[[ Given data, beginning ]]
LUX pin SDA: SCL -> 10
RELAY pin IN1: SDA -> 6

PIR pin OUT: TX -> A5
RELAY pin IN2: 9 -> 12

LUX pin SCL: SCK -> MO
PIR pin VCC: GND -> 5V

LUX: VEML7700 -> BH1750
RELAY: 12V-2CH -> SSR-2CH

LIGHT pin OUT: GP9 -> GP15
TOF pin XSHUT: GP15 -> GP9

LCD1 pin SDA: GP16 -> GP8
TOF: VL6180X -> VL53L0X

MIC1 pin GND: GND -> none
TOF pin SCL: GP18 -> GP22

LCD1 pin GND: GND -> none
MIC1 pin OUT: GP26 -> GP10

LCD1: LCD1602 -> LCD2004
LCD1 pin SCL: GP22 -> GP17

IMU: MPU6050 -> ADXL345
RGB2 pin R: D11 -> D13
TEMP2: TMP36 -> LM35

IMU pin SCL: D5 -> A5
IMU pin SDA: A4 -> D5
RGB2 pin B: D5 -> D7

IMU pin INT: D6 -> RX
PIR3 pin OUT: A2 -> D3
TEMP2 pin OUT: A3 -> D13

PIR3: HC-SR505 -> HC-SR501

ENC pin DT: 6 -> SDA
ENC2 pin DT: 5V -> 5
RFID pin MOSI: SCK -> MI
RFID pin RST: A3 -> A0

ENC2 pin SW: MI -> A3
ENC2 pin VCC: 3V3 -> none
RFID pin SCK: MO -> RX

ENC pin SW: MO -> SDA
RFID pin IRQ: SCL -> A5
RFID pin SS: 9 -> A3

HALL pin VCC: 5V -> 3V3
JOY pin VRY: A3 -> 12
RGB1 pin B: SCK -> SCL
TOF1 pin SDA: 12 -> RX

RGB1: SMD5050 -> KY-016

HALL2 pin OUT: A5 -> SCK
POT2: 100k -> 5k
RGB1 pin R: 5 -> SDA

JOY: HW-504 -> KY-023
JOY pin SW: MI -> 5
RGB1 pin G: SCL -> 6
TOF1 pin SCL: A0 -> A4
[[ Given data, end ]]
* [Work task] Print each line, starting with the one that contains "IMU pin INT: D6 -> RX" and ending with the last line of the data, exactly as it stands and with no other lines.

* [Response area]
IMU pin INT: D6 -> RX
PIR3 pin OUT: A2 -> D3
TEMP2 pin OUT: A3 -> D13

PIR3: HC-SR505 -> HC-SR501

ENC pin DT: 6 -> SDA
ENC2 pin DT: 5V -> 5
RFID pin MOSI: SCK -> MI
RFID pin RST: A3 -> A0

ENC2 pin SW: MI -> A3
ENC2 pin VCC: 3V3 -> none
RFID pin SCK: MO -> RX

ENC pin SW: MO -> SDA
RFID pin IRQ: SCL -> A5
RFID pin SS: 9 -> A3

HALL pin VCC: 5V -> 3V3
JOY pin VRY: A3 -> 12
RGB1 pin B: SCK -> SCL
TOF1 pin SDA: 12 -> RX

RGB1: SMD5050 -> KY-016

HALL2 pin OUT: A5 -> SCK
POT2: 100k -> 5k
RGB1 pin R: 5 -> SDA

JOY: HW-504 -> KY-023
JOY pin SW: MI -> 5
RGB1 pin G: SCL -> 6
TOF1 pin SCL: A0 -> A4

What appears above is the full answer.